Object matching data:

-=-=-

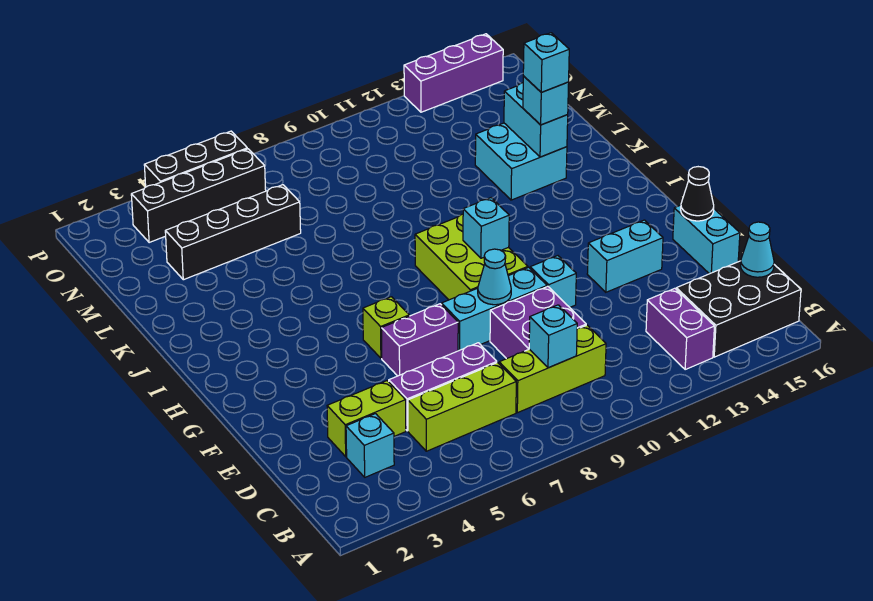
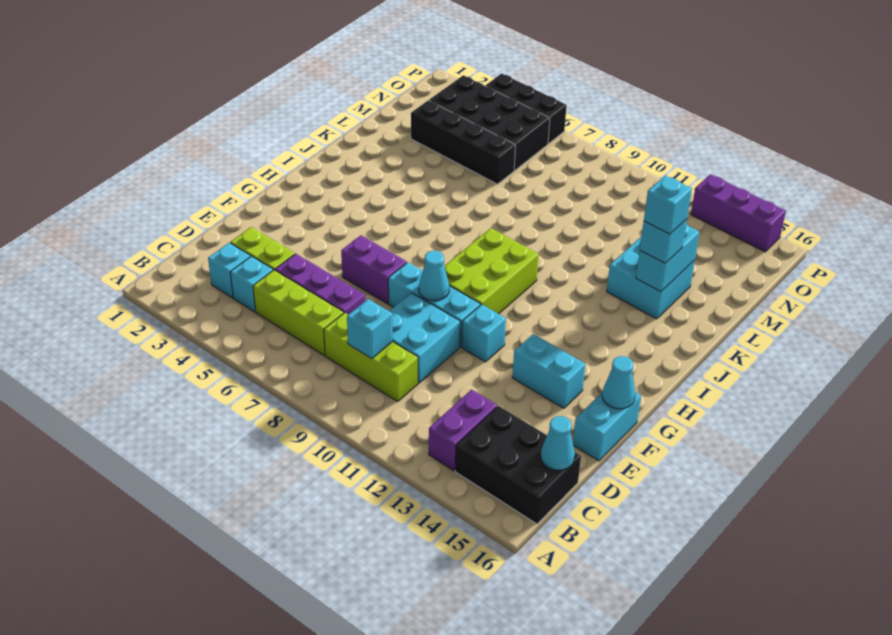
purple brick D9:E10 level 1 -> cyan brick D9:E10 level 1
black cone F16 level 2 -> cyan cone F16 level 2
lime brick G6 level 1 -> none
cyan brick H10 level 2 -> cyan brick C4 level 1
black brick O3:O6 level 1 -> black brick N3:O6 level 1

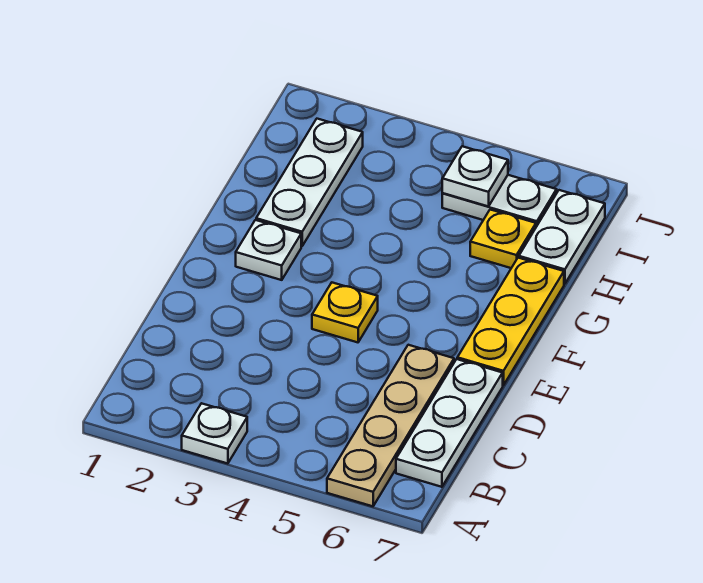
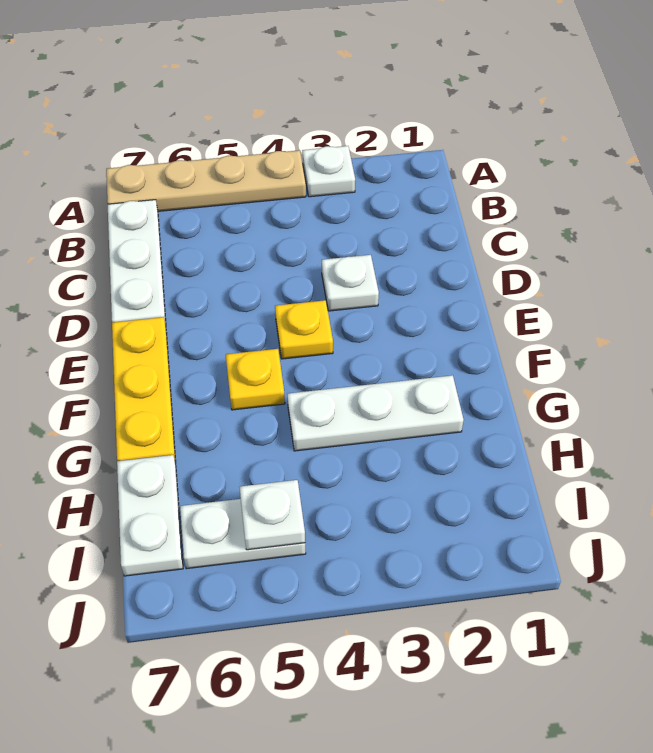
tan plate A6:D6 level 1 -> tan plate A4:A7 level 1
white plate F2 level 1 -> white plate D3 level 1
white plate G2:I2 level 1 -> white plate G2:G4 level 1
yellow plate H6 level 1 -> yellow plate F5 level 1

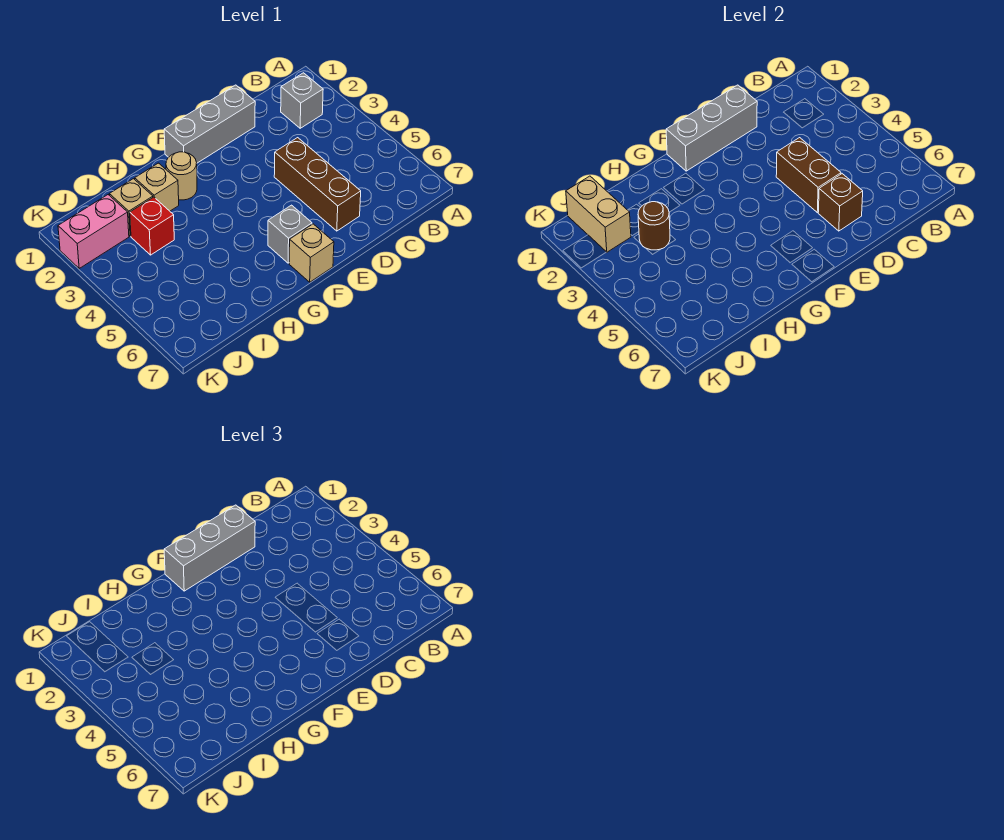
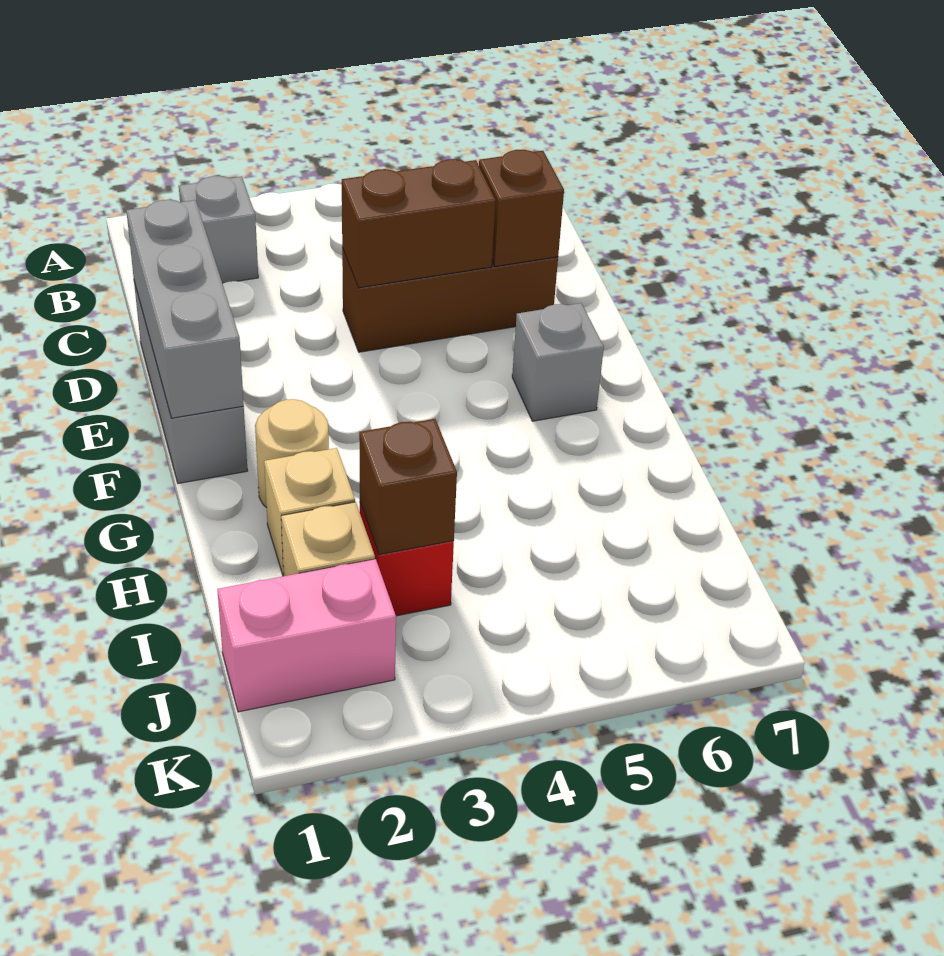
grey brick D1:F1 level 3 -> none
tan brick F7 level 1 -> none
brown round brick I3 level 2 -> brown brick I3 level 2
tan brick J1:J2 level 2 -> none
pink brick J2:K2 level 1 -> pink brick J1:J2 level 1

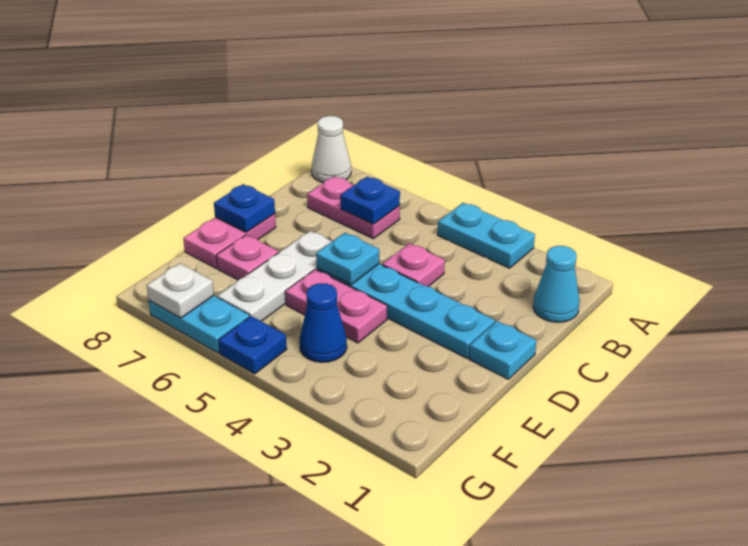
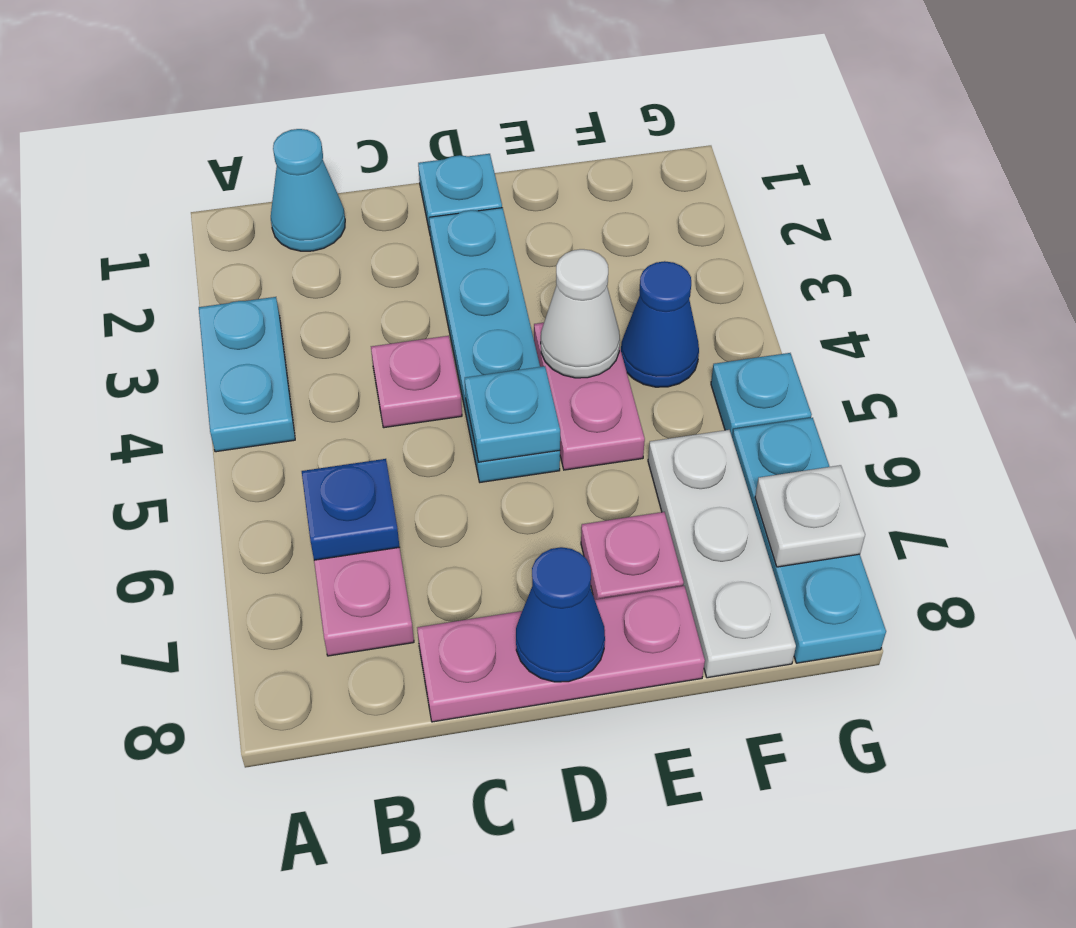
white cone A8 level 1 -> white cone E4 level 2
white plate D6:F6 level 1 -> white plate F6:F8 level 1
pink plate D8:E8 level 1 -> pink plate C8:E8 level 1
blue plate D8 level 2 -> blue cone D8 level 2
blue plate G5 level 1 -> cyan plate G5 level 1
cyan plate G6:G7 level 1 -> cyan plate G6:G8 level 1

-=-=-

**REQUIRED ACTION:**
Please print every record exactly, leaving out the pictures.

**ANSWER TO THIS EXERCISE:**
purple brick D9:E10 level 1 -> cyan brick D9:E10 level 1
black cone F16 level 2 -> cyan cone F16 level 2
lime brick G6 level 1 -> none
cyan brick H10 level 2 -> cyan brick C4 level 1
black brick O3:O6 level 1 -> black brick N3:O6 level 1

tan plate A6:D6 level 1 -> tan plate A4:A7 level 1
white plate F2 level 1 -> white plate D3 level 1
white plate G2:I2 level 1 -> white plate G2:G4 level 1
yellow plate H6 level 1 -> yellow plate F5 level 1

grey brick D1:F1 level 3 -> none
tan brick F7 level 1 -> none
brown round brick I3 level 2 -> brown brick I3 level 2
tan brick J1:J2 level 2 -> none
pink brick J2:K2 level 1 -> pink brick J1:J2 level 1

white cone A8 level 1 -> white cone E4 level 2
white plate D6:F6 level 1 -> white plate F6:F8 level 1
pink plate D8:E8 level 1 -> pink plate C8:E8 level 1
blue plate D8 level 2 -> blue cone D8 level 2
blue plate G5 level 1 -> cyan plate G5 level 1
cyan plate G6:G7 level 1 -> cyan plate G6:G8 level 1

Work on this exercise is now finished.